• [The data]
--
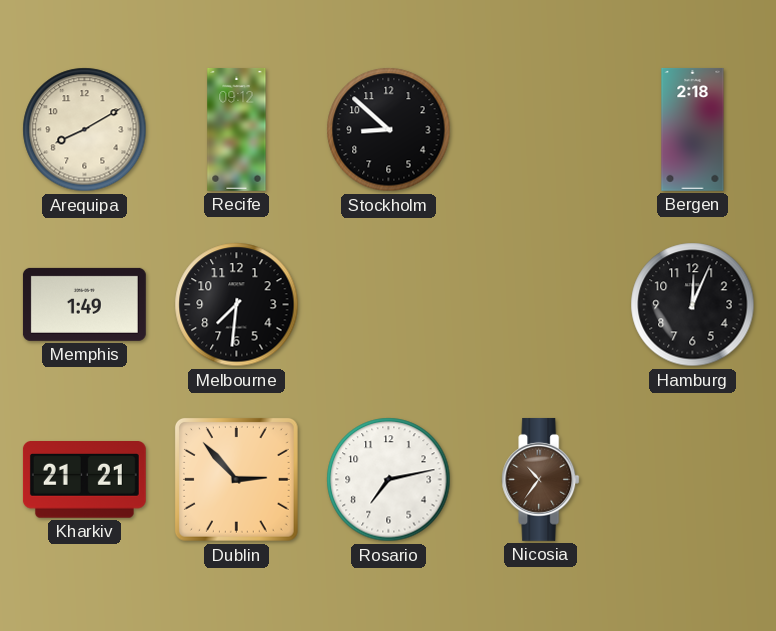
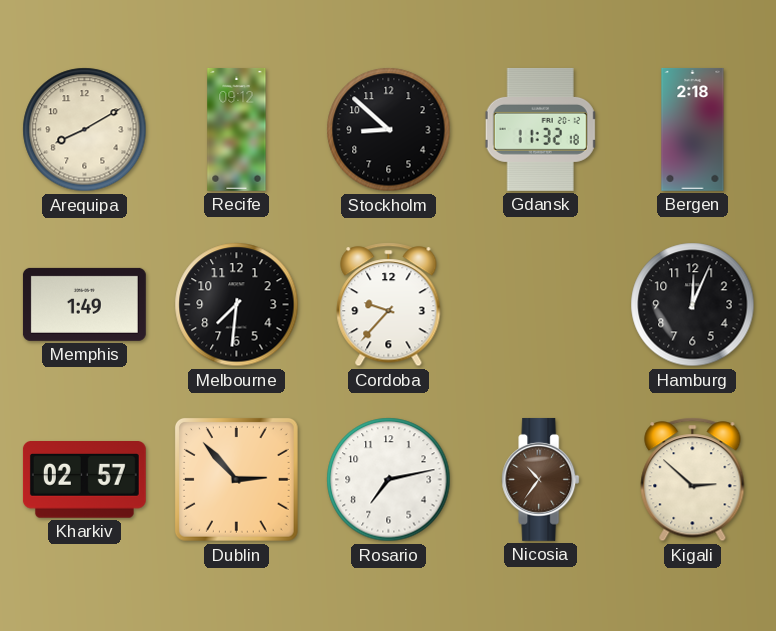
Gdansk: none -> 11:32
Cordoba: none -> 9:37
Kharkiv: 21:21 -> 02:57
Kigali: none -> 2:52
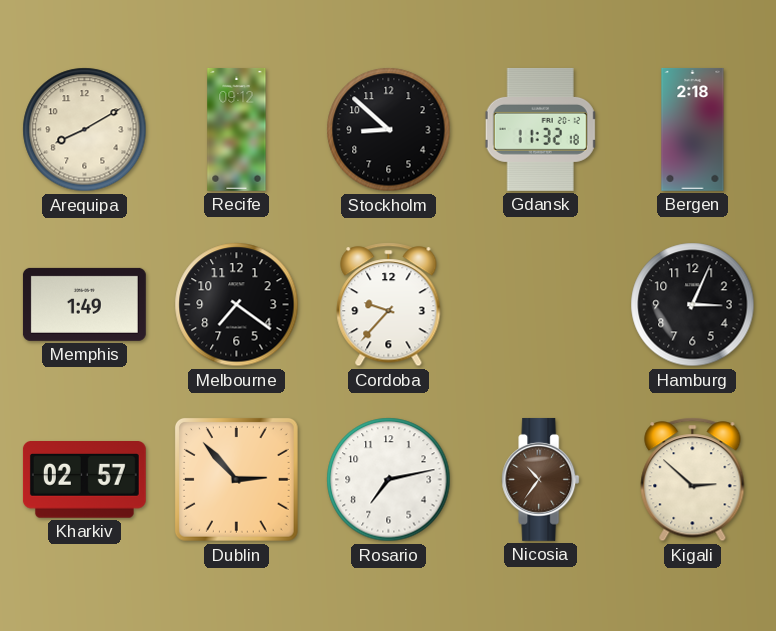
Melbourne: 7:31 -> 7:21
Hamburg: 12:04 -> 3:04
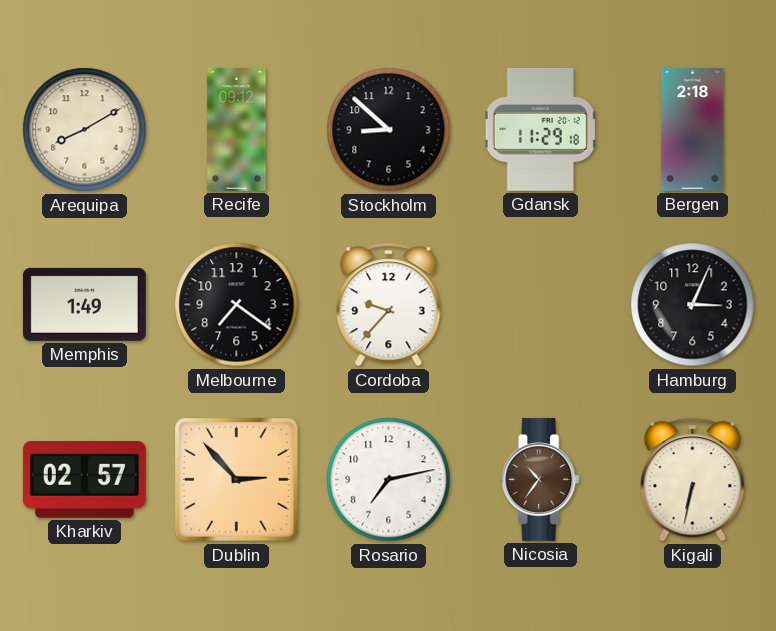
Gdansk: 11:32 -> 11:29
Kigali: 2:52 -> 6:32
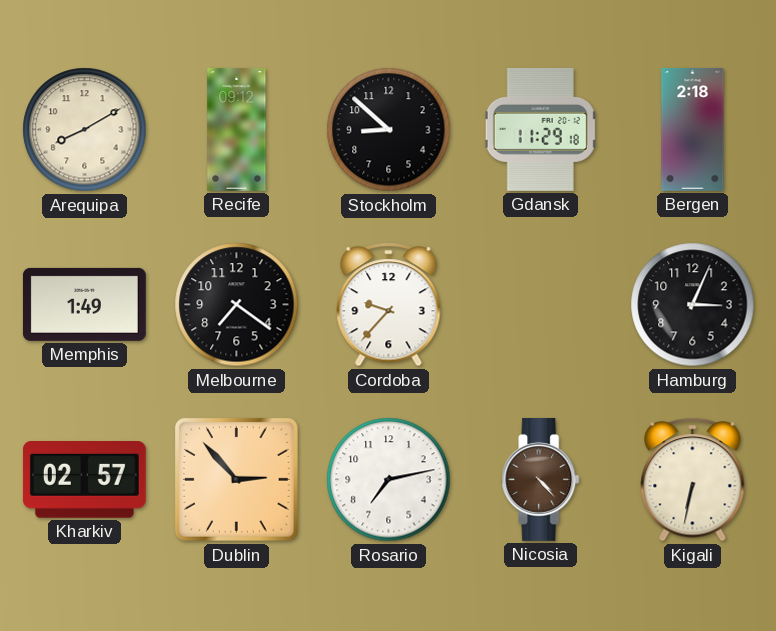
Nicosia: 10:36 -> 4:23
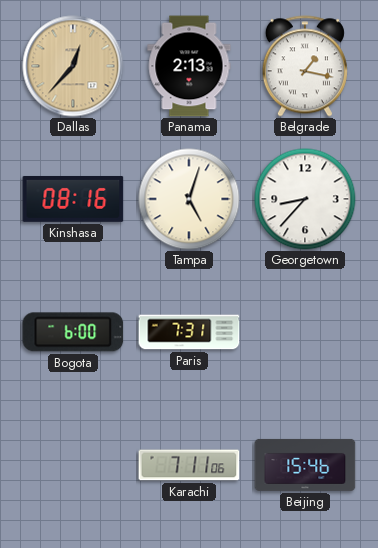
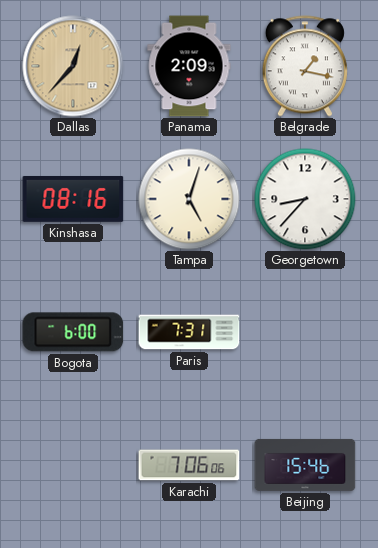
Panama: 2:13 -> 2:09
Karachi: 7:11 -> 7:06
--
• [Short problem] Copy out every line of the records above word for word, leaving out the pictures.

• [The answer]
Gdansk: none -> 11:32
Cordoba: none -> 9:37
Kharkiv: 21:21 -> 02:57
Kigali: none -> 2:52
Melbourne: 7:31 -> 7:21
Hamburg: 12:04 -> 3:04
Gdansk: 11:32 -> 11:29
Kigali: 2:52 -> 6:32
Nicosia: 10:36 -> 4:23
Panama: 2:13 -> 2:09
Karachi: 7:11 -> 7:06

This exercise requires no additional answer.